To do: Render the stretch of entries from the start through the line containing "7: (29, 423)" as a Markdown table with the columns Row and Line. Give each line its row number, skip blank lines, and include nothing past that line.

Data:
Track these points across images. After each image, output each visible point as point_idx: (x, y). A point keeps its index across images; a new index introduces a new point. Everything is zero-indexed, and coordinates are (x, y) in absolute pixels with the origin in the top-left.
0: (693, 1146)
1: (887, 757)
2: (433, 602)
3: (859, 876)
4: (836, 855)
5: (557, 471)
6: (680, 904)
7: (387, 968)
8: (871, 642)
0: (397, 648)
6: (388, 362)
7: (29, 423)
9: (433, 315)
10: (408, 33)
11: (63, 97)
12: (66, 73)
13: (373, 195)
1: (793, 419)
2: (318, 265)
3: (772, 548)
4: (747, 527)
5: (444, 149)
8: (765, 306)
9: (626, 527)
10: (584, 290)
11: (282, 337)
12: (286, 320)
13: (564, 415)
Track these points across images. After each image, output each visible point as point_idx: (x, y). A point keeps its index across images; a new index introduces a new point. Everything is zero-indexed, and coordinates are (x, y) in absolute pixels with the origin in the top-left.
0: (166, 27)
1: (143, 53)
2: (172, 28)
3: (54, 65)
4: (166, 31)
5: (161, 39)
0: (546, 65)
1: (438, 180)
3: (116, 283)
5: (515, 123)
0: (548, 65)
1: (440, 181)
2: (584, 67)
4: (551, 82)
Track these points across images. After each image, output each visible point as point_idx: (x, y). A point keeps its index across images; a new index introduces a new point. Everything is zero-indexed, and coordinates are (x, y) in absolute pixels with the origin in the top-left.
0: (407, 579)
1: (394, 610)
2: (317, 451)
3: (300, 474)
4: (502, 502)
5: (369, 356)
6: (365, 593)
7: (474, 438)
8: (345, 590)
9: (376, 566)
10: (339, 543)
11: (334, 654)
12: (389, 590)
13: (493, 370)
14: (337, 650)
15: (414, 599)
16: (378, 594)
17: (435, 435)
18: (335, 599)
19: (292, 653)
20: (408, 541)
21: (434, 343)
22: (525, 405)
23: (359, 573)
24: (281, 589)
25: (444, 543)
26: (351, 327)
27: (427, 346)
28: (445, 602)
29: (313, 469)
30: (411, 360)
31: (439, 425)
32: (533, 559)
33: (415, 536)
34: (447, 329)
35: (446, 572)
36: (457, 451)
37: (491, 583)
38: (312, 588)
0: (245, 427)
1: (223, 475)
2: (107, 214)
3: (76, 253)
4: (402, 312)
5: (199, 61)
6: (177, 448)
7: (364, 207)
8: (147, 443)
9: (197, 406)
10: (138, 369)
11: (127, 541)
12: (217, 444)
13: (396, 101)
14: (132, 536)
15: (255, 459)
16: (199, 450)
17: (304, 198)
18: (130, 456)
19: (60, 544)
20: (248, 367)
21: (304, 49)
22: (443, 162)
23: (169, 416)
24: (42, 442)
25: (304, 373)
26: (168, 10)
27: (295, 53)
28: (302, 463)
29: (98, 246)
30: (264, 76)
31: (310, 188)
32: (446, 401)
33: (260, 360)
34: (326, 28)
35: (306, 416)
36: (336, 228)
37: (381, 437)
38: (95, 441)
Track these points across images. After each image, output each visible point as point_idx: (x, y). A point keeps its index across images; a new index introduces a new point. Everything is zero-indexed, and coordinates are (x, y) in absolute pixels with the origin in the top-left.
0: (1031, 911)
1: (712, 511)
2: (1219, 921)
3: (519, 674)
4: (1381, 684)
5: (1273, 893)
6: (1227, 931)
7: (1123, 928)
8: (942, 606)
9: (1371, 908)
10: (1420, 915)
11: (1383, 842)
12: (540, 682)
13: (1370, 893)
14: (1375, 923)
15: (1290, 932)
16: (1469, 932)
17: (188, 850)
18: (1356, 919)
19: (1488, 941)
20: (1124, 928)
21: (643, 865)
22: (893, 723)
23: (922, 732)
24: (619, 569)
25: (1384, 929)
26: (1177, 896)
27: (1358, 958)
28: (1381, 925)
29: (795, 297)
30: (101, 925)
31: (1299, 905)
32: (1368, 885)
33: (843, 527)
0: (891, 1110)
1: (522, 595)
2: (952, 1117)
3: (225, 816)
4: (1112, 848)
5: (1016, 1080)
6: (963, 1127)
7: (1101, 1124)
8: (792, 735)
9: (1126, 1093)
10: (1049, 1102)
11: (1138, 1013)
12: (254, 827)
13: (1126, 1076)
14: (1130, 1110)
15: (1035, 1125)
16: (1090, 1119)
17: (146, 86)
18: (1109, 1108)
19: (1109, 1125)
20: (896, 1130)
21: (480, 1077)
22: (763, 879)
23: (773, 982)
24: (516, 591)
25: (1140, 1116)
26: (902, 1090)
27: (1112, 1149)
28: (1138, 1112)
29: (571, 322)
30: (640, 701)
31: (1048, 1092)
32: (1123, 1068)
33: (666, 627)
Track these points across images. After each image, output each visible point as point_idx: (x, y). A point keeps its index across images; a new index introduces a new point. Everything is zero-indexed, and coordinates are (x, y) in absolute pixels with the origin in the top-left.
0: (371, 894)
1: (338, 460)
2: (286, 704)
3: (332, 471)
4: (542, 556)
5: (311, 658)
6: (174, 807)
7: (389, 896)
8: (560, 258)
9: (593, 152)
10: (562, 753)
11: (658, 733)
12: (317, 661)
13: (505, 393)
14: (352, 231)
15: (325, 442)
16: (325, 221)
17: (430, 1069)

Exercise response:
| Row | Line |
|---|---|
| 1 | Track these points across images. After each image, output each visible point as point_idx: (x, y). A point keeps its index across images; a new index introduces a new point. Everything is zero-indexed, and coordinates are (x, y) in absolute pixels with the origin in the top-left. |
| 2 | 0: (693, 1146) |
| 3 | 1: (887, 757) |
| 4 | 2: (433, 602) |
| 5 | 3: (859, 876) |
| 6 | 4: (836, 855) |
| 7 | 5: (557, 471) |
| 8 | 6: (680, 904) |
| 9 | 7: (387, 968) |
| 10 | 8: (871, 642) |
| 11 | 0: (397, 648) |
| 12 | 6: (388, 362) |
| 13 | 7: (29, 423) |